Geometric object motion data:
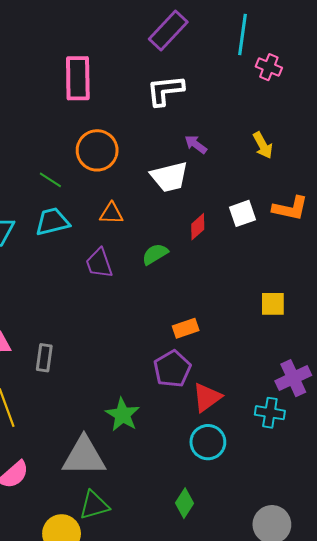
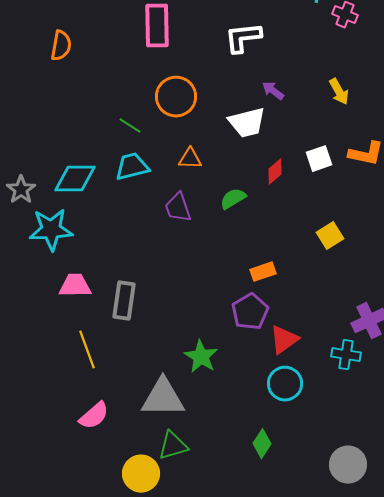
yellow square: (273, 304) -> (330, 236), moved, turned -32
gray rectangle: (44, 358) -> (124, 301), size x1.4

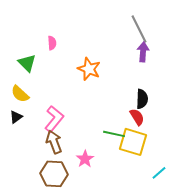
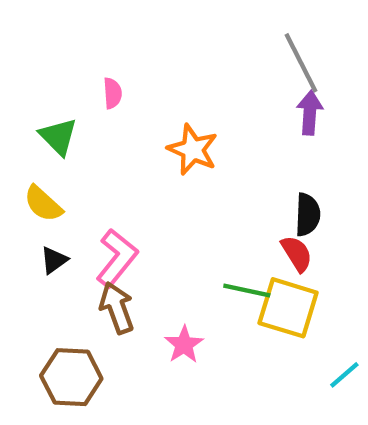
black triangle: (16, 117) -> (54, 260), moved
brown hexagon: (54, 174) -> (71, 377), moved

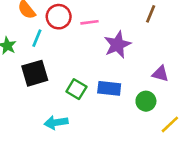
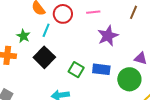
pink line: (90, 22) -> (93, 12), moved
black square: (35, 73) -> (44, 57), turned -30
green circle: (146, 101) -> (129, 79), size x1.5

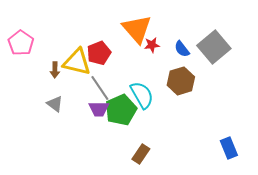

- **WORK INSTRUCTION**
Every line above must appear in the answer unchanged, and no picture may appear in it.

- **ANSWER FOR THIS EXERCISE**
yellow square: (273, 304) -> (330, 236), moved, turned -32
gray rectangle: (44, 358) -> (124, 301), size x1.4

black triangle: (16, 117) -> (54, 260), moved
brown hexagon: (54, 174) -> (71, 377), moved

pink line: (90, 22) -> (93, 12), moved
black square: (35, 73) -> (44, 57), turned -30
green circle: (146, 101) -> (129, 79), size x1.5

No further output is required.